(Items from a data source)
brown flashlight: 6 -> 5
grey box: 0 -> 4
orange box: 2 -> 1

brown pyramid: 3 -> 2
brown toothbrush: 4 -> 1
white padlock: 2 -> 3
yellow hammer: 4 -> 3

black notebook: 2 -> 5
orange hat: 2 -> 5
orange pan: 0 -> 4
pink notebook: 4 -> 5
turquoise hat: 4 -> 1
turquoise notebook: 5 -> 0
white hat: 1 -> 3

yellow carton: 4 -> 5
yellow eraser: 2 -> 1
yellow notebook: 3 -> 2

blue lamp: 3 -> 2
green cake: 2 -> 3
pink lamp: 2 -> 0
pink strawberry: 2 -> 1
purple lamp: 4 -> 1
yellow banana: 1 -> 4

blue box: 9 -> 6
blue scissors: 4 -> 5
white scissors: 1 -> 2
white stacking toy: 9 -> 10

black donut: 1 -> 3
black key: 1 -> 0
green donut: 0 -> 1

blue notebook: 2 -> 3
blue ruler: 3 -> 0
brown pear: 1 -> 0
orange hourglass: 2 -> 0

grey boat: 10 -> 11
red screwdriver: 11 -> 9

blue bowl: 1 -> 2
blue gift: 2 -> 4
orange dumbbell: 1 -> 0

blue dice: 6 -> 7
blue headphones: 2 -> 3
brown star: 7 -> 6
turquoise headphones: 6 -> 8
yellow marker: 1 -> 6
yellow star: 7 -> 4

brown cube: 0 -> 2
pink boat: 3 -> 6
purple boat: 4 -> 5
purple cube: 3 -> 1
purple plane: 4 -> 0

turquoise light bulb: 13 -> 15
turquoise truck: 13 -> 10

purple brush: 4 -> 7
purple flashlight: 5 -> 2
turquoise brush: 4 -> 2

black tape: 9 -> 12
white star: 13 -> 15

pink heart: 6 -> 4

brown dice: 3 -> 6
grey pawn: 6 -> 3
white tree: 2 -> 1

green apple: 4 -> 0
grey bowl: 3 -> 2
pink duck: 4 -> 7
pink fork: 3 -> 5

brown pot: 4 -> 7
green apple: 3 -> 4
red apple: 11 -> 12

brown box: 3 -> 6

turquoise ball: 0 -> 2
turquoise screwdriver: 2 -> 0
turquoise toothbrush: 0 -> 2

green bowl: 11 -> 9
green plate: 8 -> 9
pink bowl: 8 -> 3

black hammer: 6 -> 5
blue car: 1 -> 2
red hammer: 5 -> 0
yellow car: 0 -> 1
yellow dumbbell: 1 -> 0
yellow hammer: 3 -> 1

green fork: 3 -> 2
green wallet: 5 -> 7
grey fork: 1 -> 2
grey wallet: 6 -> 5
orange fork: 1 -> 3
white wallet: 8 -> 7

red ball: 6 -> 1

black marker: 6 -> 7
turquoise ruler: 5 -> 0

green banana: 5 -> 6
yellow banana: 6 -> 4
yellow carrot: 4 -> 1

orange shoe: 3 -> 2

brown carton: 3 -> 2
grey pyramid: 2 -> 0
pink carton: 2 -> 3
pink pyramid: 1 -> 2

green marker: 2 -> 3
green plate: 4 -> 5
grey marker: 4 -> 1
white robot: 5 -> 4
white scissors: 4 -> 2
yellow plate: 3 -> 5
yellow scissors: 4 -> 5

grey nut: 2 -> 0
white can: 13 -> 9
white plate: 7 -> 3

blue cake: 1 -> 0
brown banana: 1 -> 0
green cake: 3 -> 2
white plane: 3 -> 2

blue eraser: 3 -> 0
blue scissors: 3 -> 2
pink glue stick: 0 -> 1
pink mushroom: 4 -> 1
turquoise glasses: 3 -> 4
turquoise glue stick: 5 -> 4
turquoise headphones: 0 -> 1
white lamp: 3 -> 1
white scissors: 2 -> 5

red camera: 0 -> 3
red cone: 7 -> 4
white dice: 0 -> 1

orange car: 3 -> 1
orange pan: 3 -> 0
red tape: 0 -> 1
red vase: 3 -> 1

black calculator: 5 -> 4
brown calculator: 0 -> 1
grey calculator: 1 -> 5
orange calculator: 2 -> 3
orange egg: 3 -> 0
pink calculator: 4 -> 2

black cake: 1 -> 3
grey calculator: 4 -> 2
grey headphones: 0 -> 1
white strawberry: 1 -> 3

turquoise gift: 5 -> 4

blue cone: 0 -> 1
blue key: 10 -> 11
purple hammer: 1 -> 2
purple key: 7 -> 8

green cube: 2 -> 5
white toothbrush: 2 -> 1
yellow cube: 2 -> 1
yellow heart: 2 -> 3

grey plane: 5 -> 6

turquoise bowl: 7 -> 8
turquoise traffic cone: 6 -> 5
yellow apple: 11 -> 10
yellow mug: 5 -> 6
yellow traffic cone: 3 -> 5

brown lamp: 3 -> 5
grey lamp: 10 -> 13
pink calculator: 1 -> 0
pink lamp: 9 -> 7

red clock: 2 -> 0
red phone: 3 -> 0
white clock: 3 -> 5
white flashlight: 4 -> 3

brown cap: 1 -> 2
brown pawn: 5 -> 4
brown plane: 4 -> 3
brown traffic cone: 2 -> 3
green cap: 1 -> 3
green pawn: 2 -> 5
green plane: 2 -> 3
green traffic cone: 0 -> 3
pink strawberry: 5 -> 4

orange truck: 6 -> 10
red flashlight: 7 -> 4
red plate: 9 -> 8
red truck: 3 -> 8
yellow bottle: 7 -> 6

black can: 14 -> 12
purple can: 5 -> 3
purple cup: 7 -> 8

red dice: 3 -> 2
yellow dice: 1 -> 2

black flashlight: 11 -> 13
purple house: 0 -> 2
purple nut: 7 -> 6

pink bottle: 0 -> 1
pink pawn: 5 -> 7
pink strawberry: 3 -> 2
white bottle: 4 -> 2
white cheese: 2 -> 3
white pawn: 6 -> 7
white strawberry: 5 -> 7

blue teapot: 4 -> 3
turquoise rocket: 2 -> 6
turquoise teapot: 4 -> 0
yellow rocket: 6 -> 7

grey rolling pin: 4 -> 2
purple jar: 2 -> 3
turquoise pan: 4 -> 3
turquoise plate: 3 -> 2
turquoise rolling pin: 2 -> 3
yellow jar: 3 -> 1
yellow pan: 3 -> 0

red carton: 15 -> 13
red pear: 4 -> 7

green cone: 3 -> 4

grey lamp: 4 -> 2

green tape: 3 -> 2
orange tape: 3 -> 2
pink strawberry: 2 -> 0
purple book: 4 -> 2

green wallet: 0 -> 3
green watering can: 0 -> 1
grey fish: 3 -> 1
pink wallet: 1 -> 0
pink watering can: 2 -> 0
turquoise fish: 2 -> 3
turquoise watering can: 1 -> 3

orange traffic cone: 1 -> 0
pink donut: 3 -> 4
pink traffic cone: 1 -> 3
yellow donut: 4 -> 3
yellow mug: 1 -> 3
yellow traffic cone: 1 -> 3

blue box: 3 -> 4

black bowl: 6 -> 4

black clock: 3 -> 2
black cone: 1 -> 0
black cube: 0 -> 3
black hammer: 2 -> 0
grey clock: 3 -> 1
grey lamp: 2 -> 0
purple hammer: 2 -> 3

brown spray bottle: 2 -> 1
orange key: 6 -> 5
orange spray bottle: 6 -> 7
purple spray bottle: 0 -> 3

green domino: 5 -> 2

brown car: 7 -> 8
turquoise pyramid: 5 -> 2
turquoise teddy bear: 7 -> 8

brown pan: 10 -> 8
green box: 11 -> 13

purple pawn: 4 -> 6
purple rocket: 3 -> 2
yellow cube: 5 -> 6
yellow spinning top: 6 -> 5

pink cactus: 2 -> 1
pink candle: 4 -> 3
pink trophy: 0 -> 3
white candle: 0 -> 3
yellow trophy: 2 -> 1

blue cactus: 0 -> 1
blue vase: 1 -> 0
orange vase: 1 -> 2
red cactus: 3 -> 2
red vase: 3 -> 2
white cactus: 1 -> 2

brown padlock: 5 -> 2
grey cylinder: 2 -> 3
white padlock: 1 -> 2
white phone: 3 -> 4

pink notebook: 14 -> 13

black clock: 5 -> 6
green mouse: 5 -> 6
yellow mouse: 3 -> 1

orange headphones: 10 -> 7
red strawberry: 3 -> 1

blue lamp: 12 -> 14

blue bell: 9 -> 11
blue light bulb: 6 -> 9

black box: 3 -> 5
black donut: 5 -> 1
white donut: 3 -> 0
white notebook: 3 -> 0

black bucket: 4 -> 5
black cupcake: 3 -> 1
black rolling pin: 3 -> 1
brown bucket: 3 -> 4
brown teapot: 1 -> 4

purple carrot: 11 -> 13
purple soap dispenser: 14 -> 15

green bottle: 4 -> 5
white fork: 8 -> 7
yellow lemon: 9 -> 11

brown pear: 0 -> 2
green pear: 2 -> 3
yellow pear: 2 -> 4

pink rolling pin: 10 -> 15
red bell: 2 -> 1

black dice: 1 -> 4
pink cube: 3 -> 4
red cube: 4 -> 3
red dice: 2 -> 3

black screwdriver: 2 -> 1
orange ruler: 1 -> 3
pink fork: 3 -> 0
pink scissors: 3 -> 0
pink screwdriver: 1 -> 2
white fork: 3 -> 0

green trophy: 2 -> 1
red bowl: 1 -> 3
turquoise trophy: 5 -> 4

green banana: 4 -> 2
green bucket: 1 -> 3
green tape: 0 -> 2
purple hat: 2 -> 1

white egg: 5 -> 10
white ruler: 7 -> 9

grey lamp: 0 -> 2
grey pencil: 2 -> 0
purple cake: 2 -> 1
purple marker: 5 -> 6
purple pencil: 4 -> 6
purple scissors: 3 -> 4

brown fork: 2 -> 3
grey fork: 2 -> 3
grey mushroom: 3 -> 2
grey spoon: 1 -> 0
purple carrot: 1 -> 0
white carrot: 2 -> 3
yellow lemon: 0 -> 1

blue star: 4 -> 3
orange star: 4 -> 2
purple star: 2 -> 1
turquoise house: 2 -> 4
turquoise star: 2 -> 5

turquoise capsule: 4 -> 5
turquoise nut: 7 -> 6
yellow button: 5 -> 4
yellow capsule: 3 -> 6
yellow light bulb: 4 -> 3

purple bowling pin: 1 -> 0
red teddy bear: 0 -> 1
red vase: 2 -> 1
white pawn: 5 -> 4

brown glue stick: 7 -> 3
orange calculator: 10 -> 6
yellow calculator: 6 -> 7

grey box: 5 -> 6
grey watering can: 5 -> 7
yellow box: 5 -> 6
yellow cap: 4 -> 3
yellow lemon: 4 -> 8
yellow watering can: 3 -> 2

Assigned task: Quote exactly the stretch of lines above that starts at the first one and ends at the line with "purple brush: 4 -> 7", and nothing beyond it.

Task output:
brown flashlight: 6 -> 5
grey box: 0 -> 4
orange box: 2 -> 1

brown pyramid: 3 -> 2
brown toothbrush: 4 -> 1
white padlock: 2 -> 3
yellow hammer: 4 -> 3

black notebook: 2 -> 5
orange hat: 2 -> 5
orange pan: 0 -> 4
pink notebook: 4 -> 5
turquoise hat: 4 -> 1
turquoise notebook: 5 -> 0
white hat: 1 -> 3

yellow carton: 4 -> 5
yellow eraser: 2 -> 1
yellow notebook: 3 -> 2

blue lamp: 3 -> 2
green cake: 2 -> 3
pink lamp: 2 -> 0
pink strawberry: 2 -> 1
purple lamp: 4 -> 1
yellow banana: 1 -> 4

blue box: 9 -> 6
blue scissors: 4 -> 5
white scissors: 1 -> 2
white stacking toy: 9 -> 10

black donut: 1 -> 3
black key: 1 -> 0
green donut: 0 -> 1

blue notebook: 2 -> 3
blue ruler: 3 -> 0
brown pear: 1 -> 0
orange hourglass: 2 -> 0

grey boat: 10 -> 11
red screwdriver: 11 -> 9

blue bowl: 1 -> 2
blue gift: 2 -> 4
orange dumbbell: 1 -> 0

blue dice: 6 -> 7
blue headphones: 2 -> 3
brown star: 7 -> 6
turquoise headphones: 6 -> 8
yellow marker: 1 -> 6
yellow star: 7 -> 4

brown cube: 0 -> 2
pink boat: 3 -> 6
purple boat: 4 -> 5
purple cube: 3 -> 1
purple plane: 4 -> 0

turquoise light bulb: 13 -> 15
turquoise truck: 13 -> 10

purple brush: 4 -> 7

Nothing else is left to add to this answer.